Copy, exactly and without additions, every line in the records below from the one holding "U203: NOT (in" through the one holding "SW8: switch (U6/PD1, VDD)", both ends included.
==== INPUT RECORDS
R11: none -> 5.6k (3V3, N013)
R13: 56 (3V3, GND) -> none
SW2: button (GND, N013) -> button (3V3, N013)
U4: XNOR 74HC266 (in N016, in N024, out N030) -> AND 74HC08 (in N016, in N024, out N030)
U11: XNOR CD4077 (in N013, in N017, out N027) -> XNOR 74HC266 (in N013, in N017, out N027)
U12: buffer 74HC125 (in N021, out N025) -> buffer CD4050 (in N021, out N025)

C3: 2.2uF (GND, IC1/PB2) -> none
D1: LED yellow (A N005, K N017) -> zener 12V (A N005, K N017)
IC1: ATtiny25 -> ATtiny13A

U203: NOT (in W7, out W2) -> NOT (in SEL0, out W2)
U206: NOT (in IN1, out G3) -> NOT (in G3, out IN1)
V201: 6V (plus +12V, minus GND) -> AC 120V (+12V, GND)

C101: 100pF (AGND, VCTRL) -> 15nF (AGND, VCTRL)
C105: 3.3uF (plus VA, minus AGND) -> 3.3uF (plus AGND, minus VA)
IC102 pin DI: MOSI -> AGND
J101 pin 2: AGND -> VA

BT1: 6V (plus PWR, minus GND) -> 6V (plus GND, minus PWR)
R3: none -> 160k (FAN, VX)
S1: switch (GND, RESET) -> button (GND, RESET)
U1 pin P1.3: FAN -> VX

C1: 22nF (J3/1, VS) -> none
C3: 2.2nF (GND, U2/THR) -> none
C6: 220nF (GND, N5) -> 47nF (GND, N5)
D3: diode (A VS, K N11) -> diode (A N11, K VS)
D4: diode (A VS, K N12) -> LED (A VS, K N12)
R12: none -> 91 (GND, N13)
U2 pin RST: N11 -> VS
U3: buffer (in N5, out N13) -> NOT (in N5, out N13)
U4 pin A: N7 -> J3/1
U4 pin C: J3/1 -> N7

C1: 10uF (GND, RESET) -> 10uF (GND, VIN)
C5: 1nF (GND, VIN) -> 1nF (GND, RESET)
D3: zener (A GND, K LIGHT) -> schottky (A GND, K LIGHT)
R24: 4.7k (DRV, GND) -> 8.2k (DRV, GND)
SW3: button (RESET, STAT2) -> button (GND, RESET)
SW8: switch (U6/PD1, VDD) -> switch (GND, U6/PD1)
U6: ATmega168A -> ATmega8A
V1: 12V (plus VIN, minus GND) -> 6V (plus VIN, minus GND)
========
**EXERCISE RESULT**
U203: NOT (in W7, out W2) -> NOT (in SEL0, out W2)
U206: NOT (in IN1, out G3) -> NOT (in G3, out IN1)
V201: 6V (plus +12V, minus GND) -> AC 120V (+12V, GND)

C101: 100pF (AGND, VCTRL) -> 15nF (AGND, VCTRL)
C105: 3.3uF (plus VA, minus AGND) -> 3.3uF (plus AGND, minus VA)
IC102 pin DI: MOSI -> AGND
J101 pin 2: AGND -> VA

BT1: 6V (plus PWR, minus GND) -> 6V (plus GND, minus PWR)
R3: none -> 160k (FAN, VX)
S1: switch (GND, RESET) -> button (GND, RESET)
U1 pin P1.3: FAN -> VX

C1: 22nF (J3/1, VS) -> none
C3: 2.2nF (GND, U2/THR) -> none
C6: 220nF (GND, N5) -> 47nF (GND, N5)
D3: diode (A VS, K N11) -> diode (A N11, K VS)
D4: diode (A VS, K N12) -> LED (A VS, K N12)
R12: none -> 91 (GND, N13)
U2 pin RST: N11 -> VS
U3: buffer (in N5, out N13) -> NOT (in N5, out N13)
U4 pin A: N7 -> J3/1
U4 pin C: J3/1 -> N7

C1: 10uF (GND, RESET) -> 10uF (GND, VIN)
C5: 1nF (GND, VIN) -> 1nF (GND, RESET)
D3: zener (A GND, K LIGHT) -> schottky (A GND, K LIGHT)
R24: 4.7k (DRV, GND) -> 8.2k (DRV, GND)
SW3: button (RESET, STAT2) -> button (GND, RESET)
SW8: switch (U6/PD1, VDD) -> switch (GND, U6/PD1)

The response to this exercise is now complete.